What to work on -> Convert the lines of all the items below into a Markdown table with the columns "No." and "Text," numbering each row. Omit blank lines and leave the pictures out.

**** Information

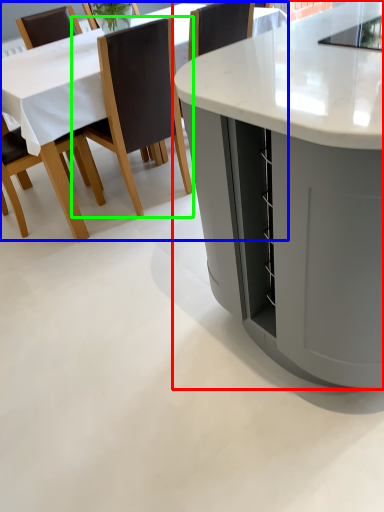
Question: Based on their relative distances, which object is farther from table (highlighted by a red box)? Choose from table (highlighted by a blue box) and chair (highlighted by a green box).

Choices:
 (A) table
 (B) chair

Answer: (A)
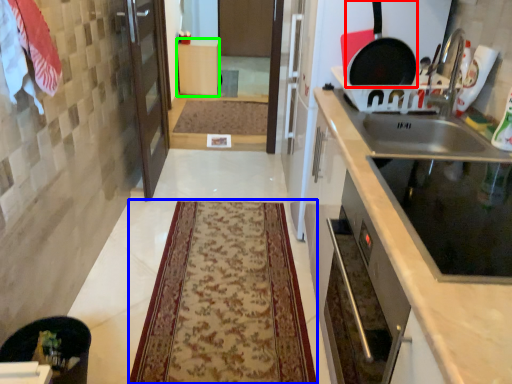
Question: Which is farther away from frying pan (highlighted by a red box)? mat (highlighted by a blue box) or cabinetry (highlighted by a green box)?

Choices:
 (A) mat
 (B) cabinetry

Answer: (B)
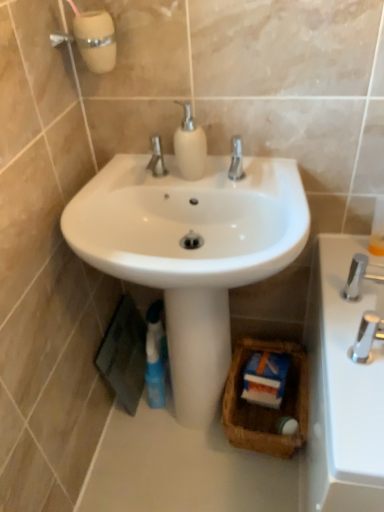
Find the location of `vacant space positioned to the left of white matte soap dispenser at center`. vacant space positioned to the left of white matte soap dispenser at center is located at coordinates (x=142, y=185).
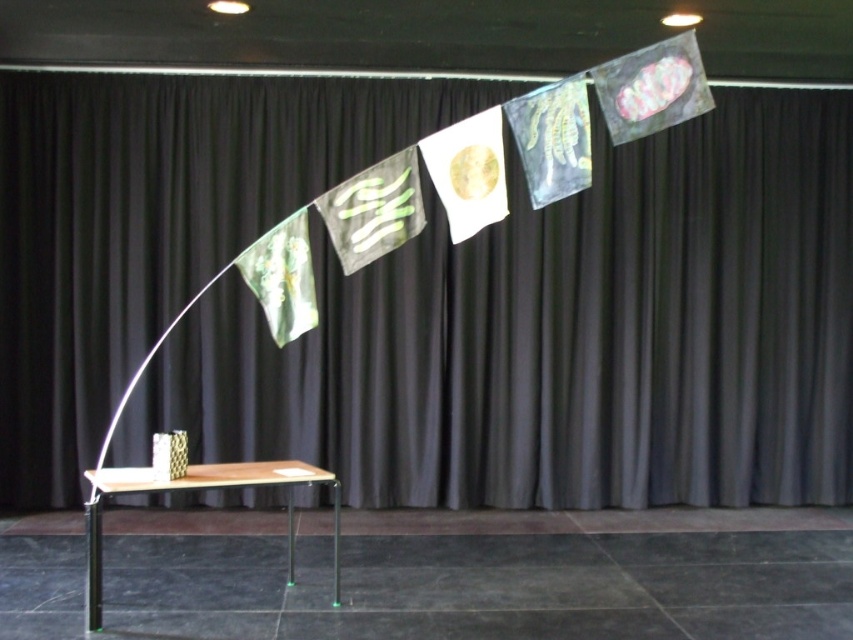
You are an event planner setting up for a presentation. You need to ensure that the black fabric curtain at upper center and the wooden table at center are visible to the audience. Considering their heights, which object might block the view of the other from the audience seated in the front row?

The black fabric curtain at upper center is much taller than the wooden table at center, so it might block the view of the wooden table at center from the audience in the front row.

You are an event organizer setting up a stage. You have a black fabric curtain at upper center that needs to be positioned exactly at point (564, 337). Can you confirm if there are any objects currently occupying that point?

Yes, the black fabric curtain at upper center is already located at point (564, 337).

You are an actor preparing to enter the stage and need to position yourself in front of both the black fabric curtain at upper center and the wooden table at center. Is this possible given their positions?

The wooden table at center is behind the black fabric curtain at upper center, so you cannot be in front of both at the same time. You can only be in front of the black fabric curtain at upper center, which is in front of the wooden table at center.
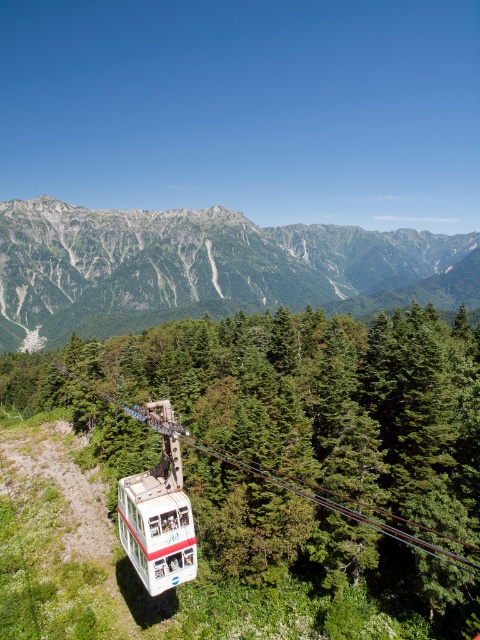
Is green textured mountain at center closer to the viewer compared to white matte cable car at center?

No, green textured mountain at center is behind white matte cable car at center.

Between green textured mountain at center and white matte cable car at center, which one appears on the left side from the viewer's perspective?

Positioned to the left is white matte cable car at center.

Is point (414, 298) more distant than point (181, 563)?

Yes, point (414, 298) is farther from viewer.

Where is `green textured mountain at center`? The width and height of the screenshot is (480, 640). green textured mountain at center is located at coordinates (206, 268).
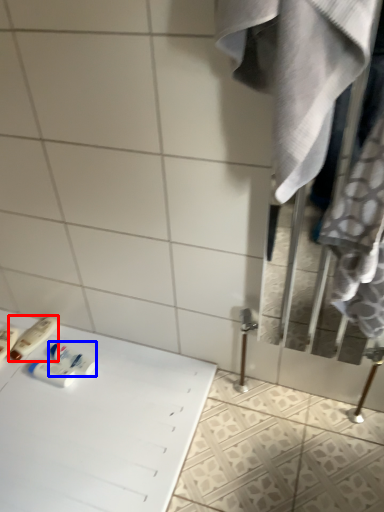
Question: Which object appears closest to the camera in this image, toiletry (highlighted by a red box) or mouthwash (highlighted by a blue box)?

Choices:
 (A) toiletry
 (B) mouthwash

Answer: (B)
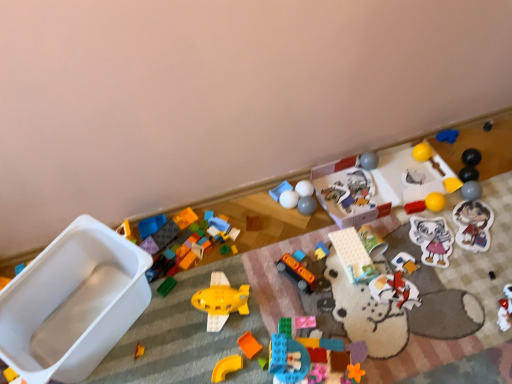
Where is `unoccupied area behind orange matte block at center, acting as the sixth toy starting from the left`? unoccupied area behind orange matte block at center, acting as the sixth toy starting from the left is located at coordinates (254, 299).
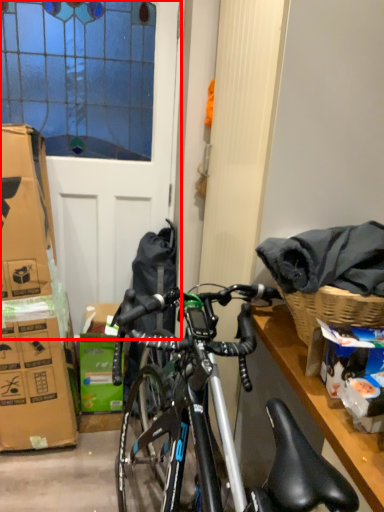
Question: Where is screen door (annotated by the red box) located in relation to box in the image?

Choices:
 (A) left
 (B) right

Answer: (A)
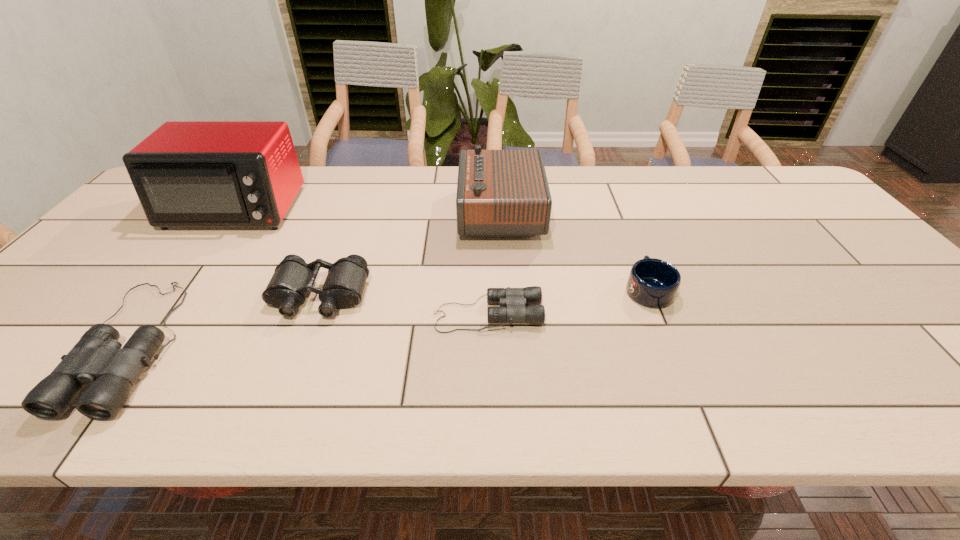
The height and width of the screenshot is (540, 960). In order to click on object that is at the far left corner in this screenshot , I will do `click(186, 173)`.

Image resolution: width=960 pixels, height=540 pixels. What are the coordinates of `vacant space at the far edge of the desktop` in the screenshot? It's located at (694, 171).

********

Response ->
| No. | Text |
|---|---|
| 1 | Question: Based on their relative distances, which object is farther from table (highlighted by a red box)? Choose from table (highlighted by a blue box) and chair (highlighted by a green box). |
| 2 | Choices: |
| 3 |  (A) table |
| 4 |  (B) chair |
| 5 | Answer: (A) |
| 6 | Question: Which is farther away from frying pan (highlighted by a red box)? mat (highlighted by a blue box) or cabinetry (highlighted by a green box)? |
| 7 | Choices: |
| 8 |  (A) mat |
| 9 |  (B) cabinetry |
| 10 | Answer: (B) |
| 11 | Find the location of `vacant space positioned to the left of white matte soap dispenser at center`. vacant space positioned to the left of white matte soap dispenser at center is located at coordinates (x=142, y=185). |
| 12 | You are an event planner setting up for a presentation. You need to ensure that the black fabric curtain at upper center and the wooden table at center are visible to the audience. Considering their heights, which object might block the view of the other from the audience seated in the front row? |
| 13 | The black fabric curtain at upper center is much taller than the wooden table at center, so it might block the view of the wooden table at center from the audience in the front row. |
| 14 | You are an event organizer setting up a stage. You have a black fabric curtain at upper center that needs to be positioned exactly at point (564, 337). Can you confirm if there are any objects currently occupying that point? |
| 15 | Yes, the black fabric curtain at upper center is already located at point (564, 337). |
| 16 | You are an actor preparing to enter the stage and need to position yourself in front of both the black fabric curtain at upper center and the wooden table at center. Is this possible given their positions? |
| 17 | The wooden table at center is behind the black fabric curtain at upper center, so you cannot be in front of both at the same time. You can only be in front of the black fabric curtain at upper center, which is in front of the wooden table at center. |
| 18 | Is green textured mountain at center closer to the viewer compared to white matte cable car at center? |
| 19 | No, green textured mountain at center is behind white matte cable car at center. |
| 20 | Between green textured mountain at center and white matte cable car at center, which one appears on the left side from the viewer's perspective? |
| 21 | Positioned to the left is white matte cable car at center. |
| 22 | Is point (414, 298) more distant than point (181, 563)? |
| 23 | Yes, point (414, 298) is farther from viewer. |
| 24 | Where is `green textured mountain at center`? The width and height of the screenshot is (480, 640). green textured mountain at center is located at coordinates (206, 268). |
| 25 | Question: Which object appears closest to the camera in this image, toiletry (highlighted by a red box) or mouthwash (highlighted by a blue box)? |
| 26 | Choices: |
| 27 |  (A) toiletry |
| 28 |  (B) mouthwash |
| 29 | Answer: (B) |
| 30 | Where is `unoccupied area behind orange matte block at center, acting as the sixth toy starting from the left`? unoccupied area behind orange matte block at center, acting as the sixth toy starting from the left is located at coordinates (254, 299). |
| 31 | Question: Where is screen door (annotated by the red box) located in relation to box in the image? |
| 32 | Choices: |
| 33 |  (A) left |
| 34 |  (B) right |
| 35 | Answer: (A) |
| 36 | The height and width of the screenshot is (540, 960). In order to click on object that is at the far left corner in this screenshot , I will do `click(186, 173)`. |
| 37 | Image resolution: width=960 pixels, height=540 pixels. What are the coordinates of `vacant space at the far edge of the desktop` in the screenshot? It's located at (694, 171). |